This exercise asks for every line of the material that contains the word "purple".

+++ Raw data

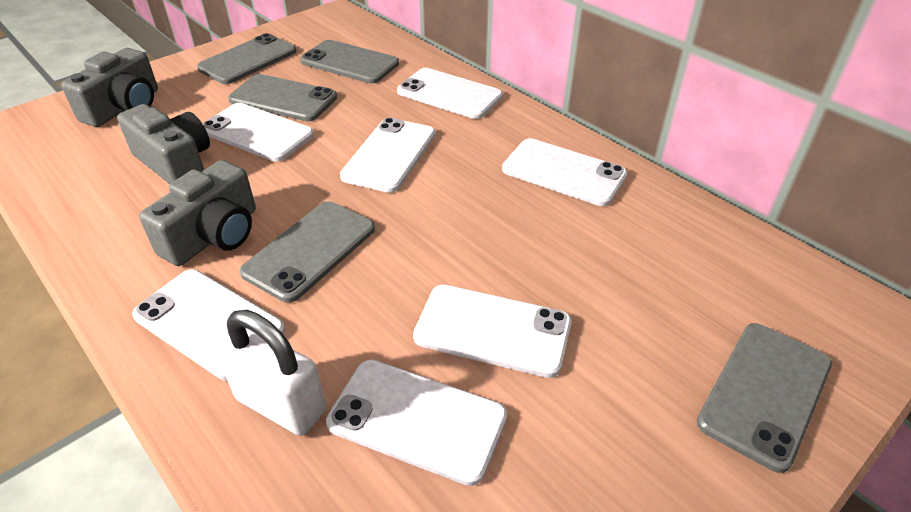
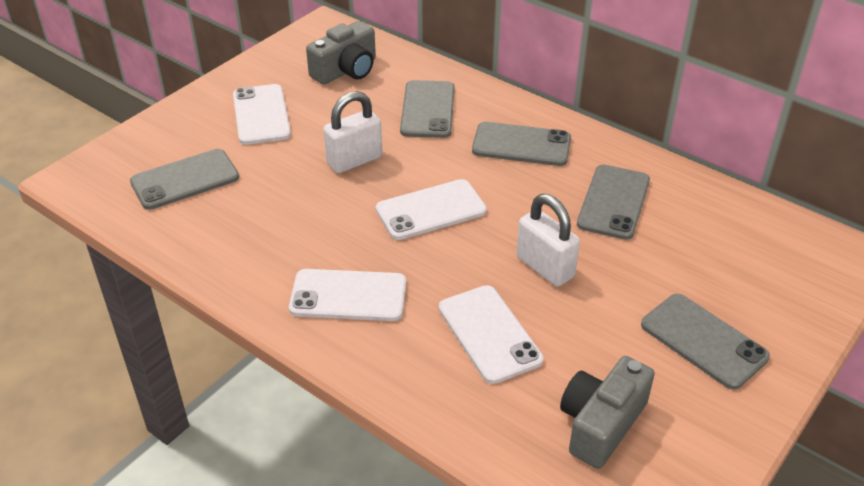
grey camera: 3 -> 2
white padlock: 1 -> 2
white phone: 7 -> 4

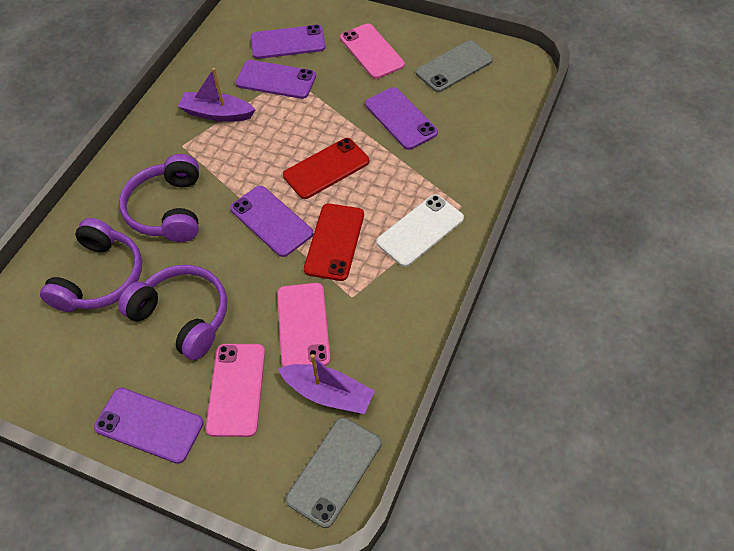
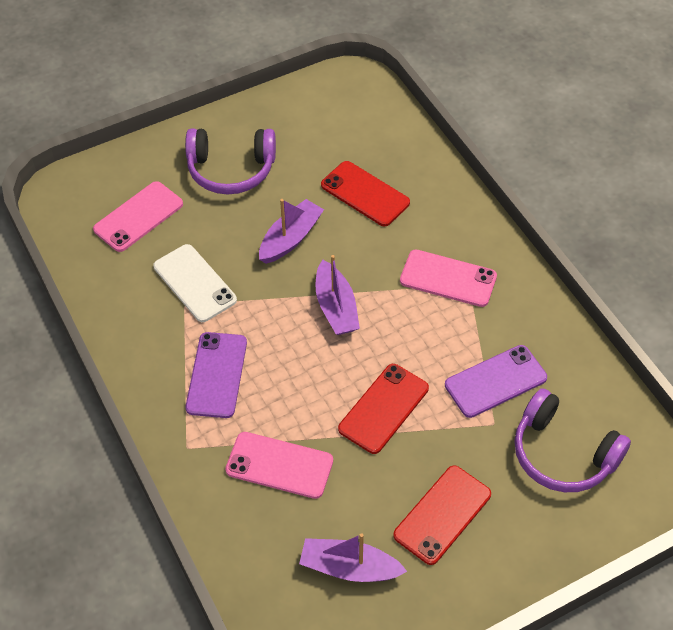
grey phone: 2 -> 0
purple boat: 2 -> 3
purple headphones: 3 -> 2
purple phone: 5 -> 2
red phone: 2 -> 3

++++++

### Solution for this problem
purple boat: 2 -> 3
purple headphones: 3 -> 2
purple phone: 5 -> 2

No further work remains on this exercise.